* [Exercise objective] Without the pictures, give every record again exactly.

--- START ---

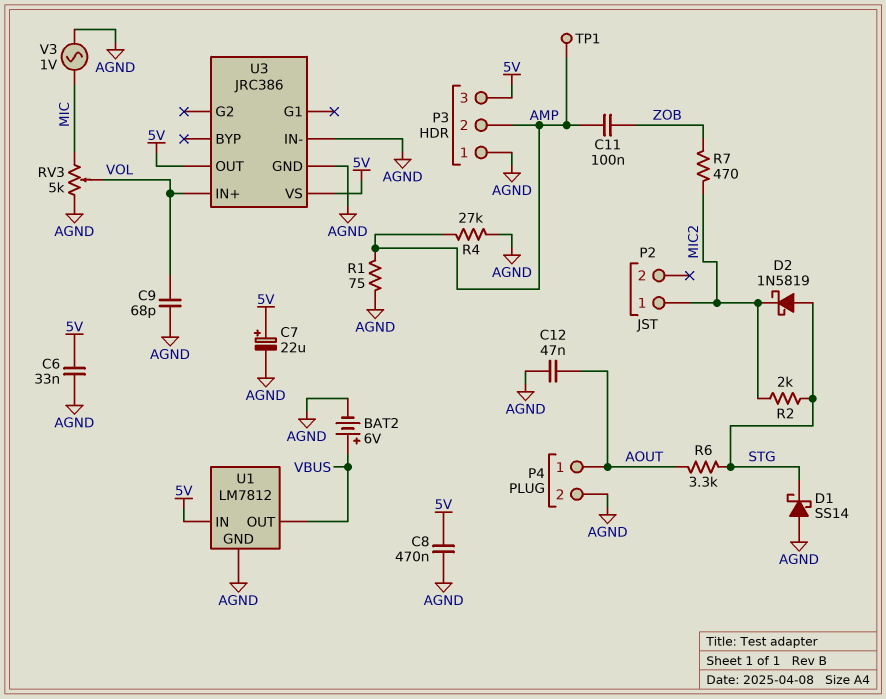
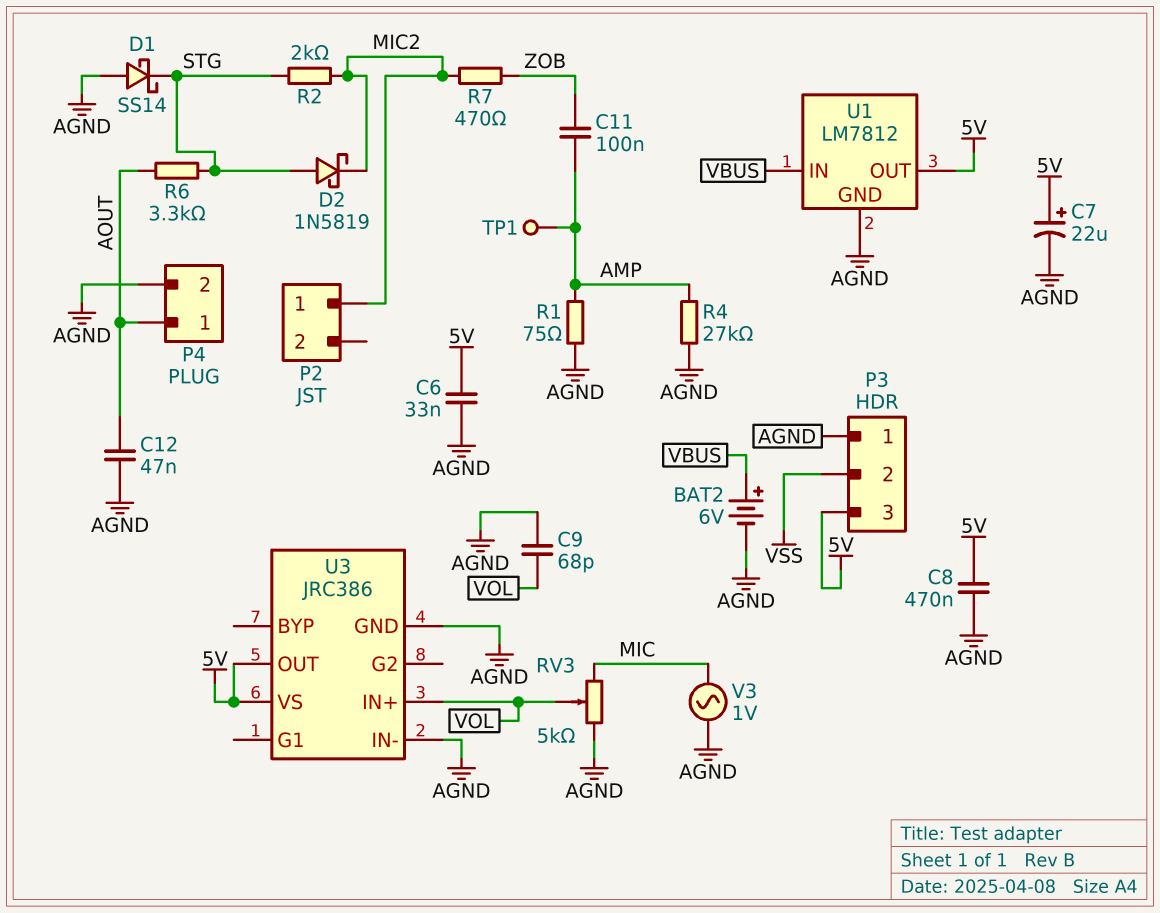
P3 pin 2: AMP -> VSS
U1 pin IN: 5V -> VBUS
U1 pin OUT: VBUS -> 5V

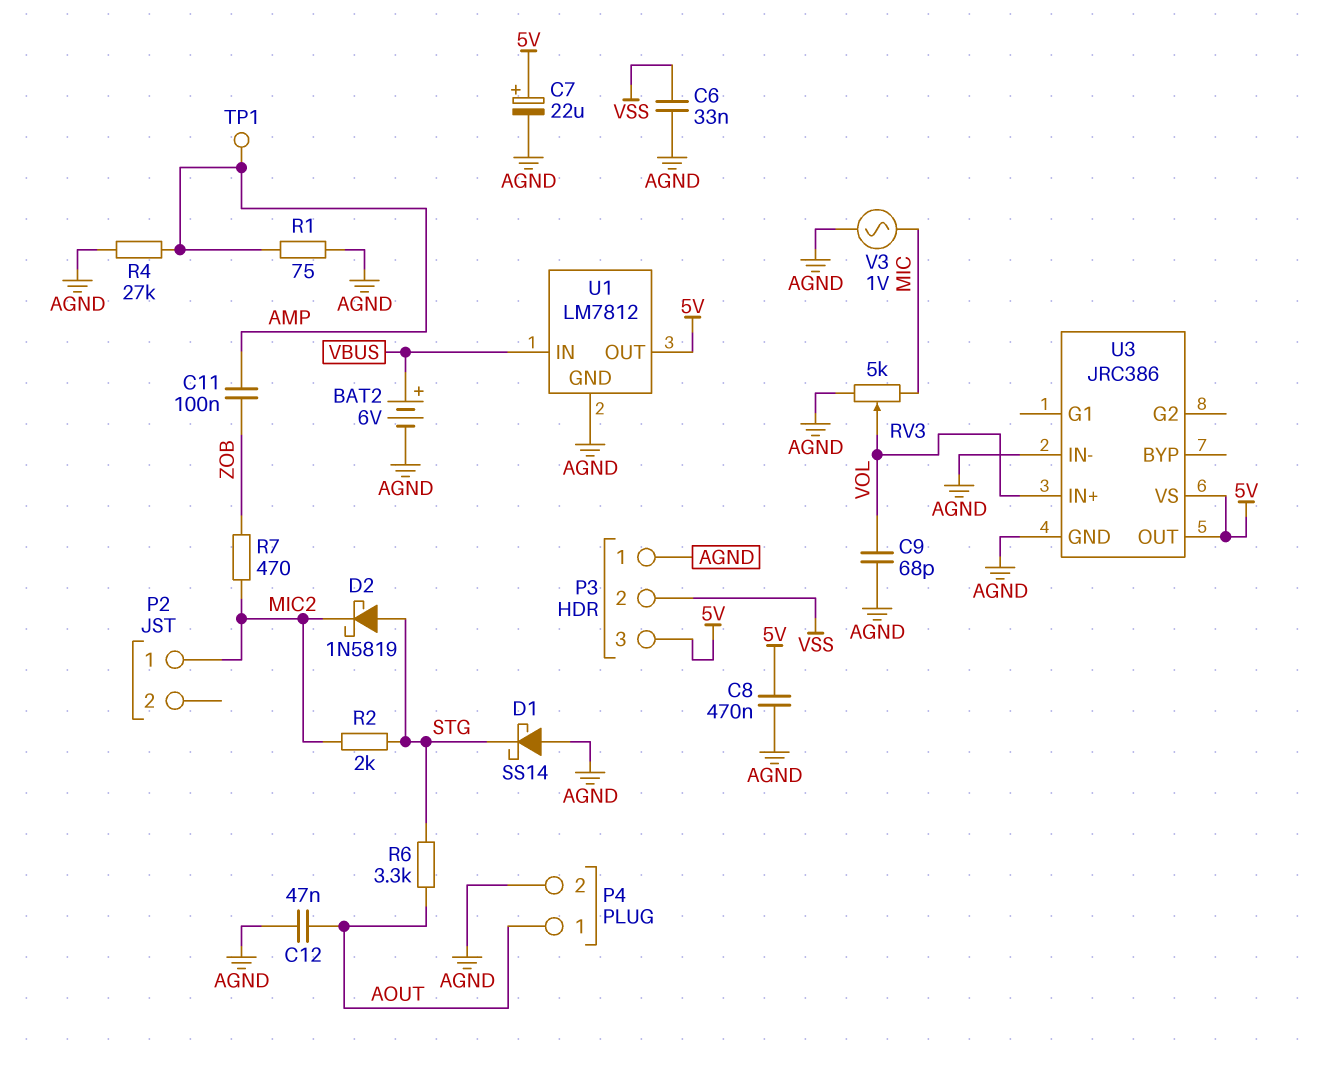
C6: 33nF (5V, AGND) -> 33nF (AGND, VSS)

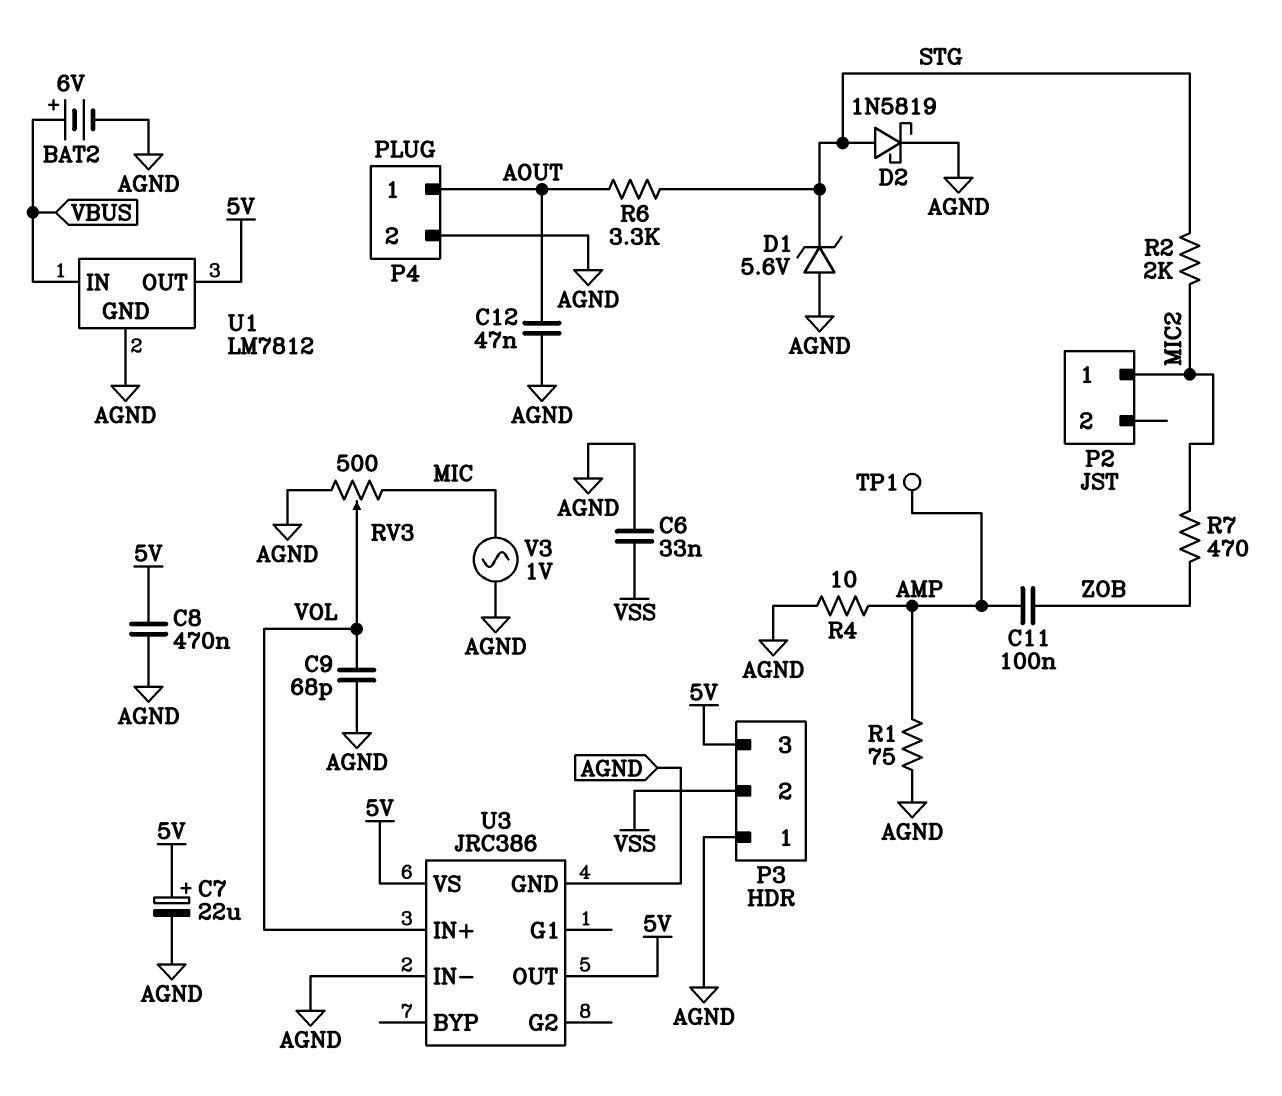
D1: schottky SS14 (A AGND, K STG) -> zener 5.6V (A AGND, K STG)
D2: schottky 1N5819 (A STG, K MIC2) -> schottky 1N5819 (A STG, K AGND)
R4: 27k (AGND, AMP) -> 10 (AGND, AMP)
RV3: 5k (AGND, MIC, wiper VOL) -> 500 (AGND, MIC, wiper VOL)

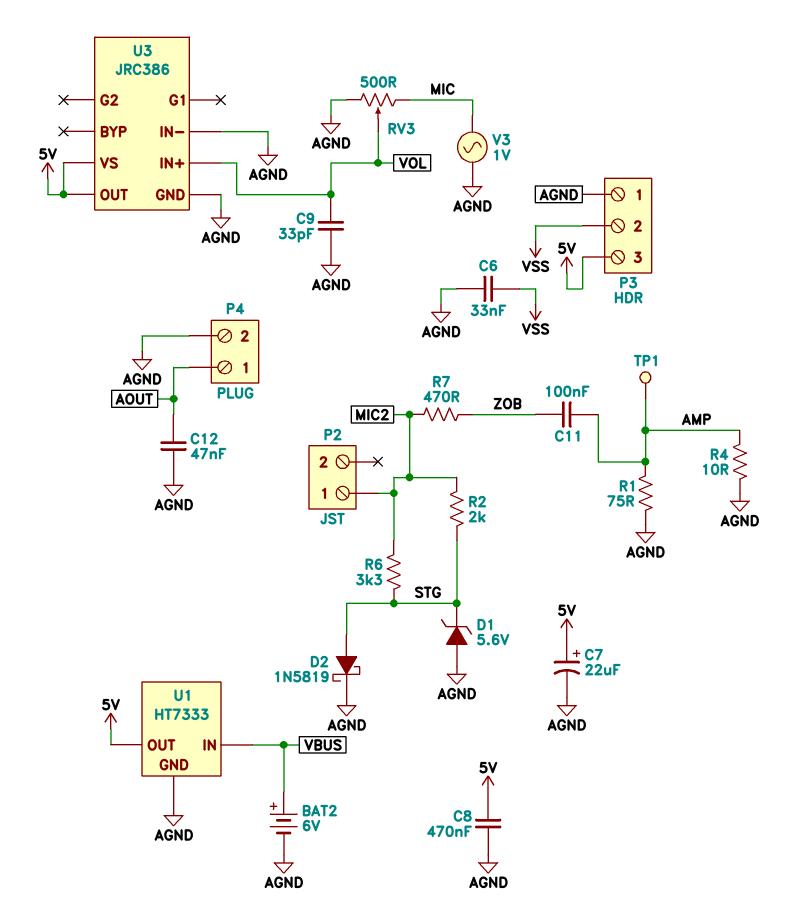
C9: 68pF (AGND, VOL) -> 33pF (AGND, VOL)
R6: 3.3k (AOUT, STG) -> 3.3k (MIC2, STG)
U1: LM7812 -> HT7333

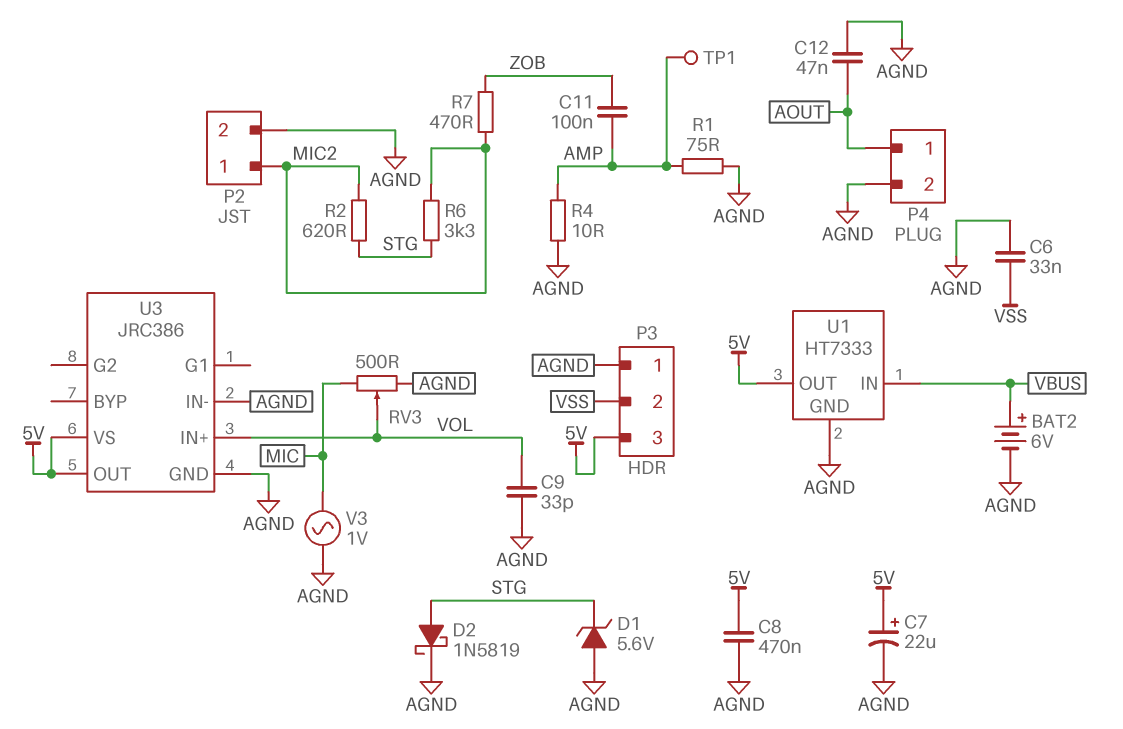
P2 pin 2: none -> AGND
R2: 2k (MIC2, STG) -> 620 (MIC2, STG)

--- END ---

* [Exercise answer]
P3 pin 2: AMP -> VSS
U1 pin IN: 5V -> VBUS
U1 pin OUT: VBUS -> 5V

C6: 33nF (5V, AGND) -> 33nF (AGND, VSS)

D1: schottky SS14 (A AGND, K STG) -> zener 5.6V (A AGND, K STG)
D2: schottky 1N5819 (A STG, K MIC2) -> schottky 1N5819 (A STG, K AGND)
R4: 27k (AGND, AMP) -> 10 (AGND, AMP)
RV3: 5k (AGND, MIC, wiper VOL) -> 500 (AGND, MIC, wiper VOL)

C9: 68pF (AGND, VOL) -> 33pF (AGND, VOL)
R6: 3.3k (AOUT, STG) -> 3.3k (MIC2, STG)
U1: LM7812 -> HT7333

P2 pin 2: none -> AGND
R2: 2k (MIC2, STG) -> 620 (MIC2, STG)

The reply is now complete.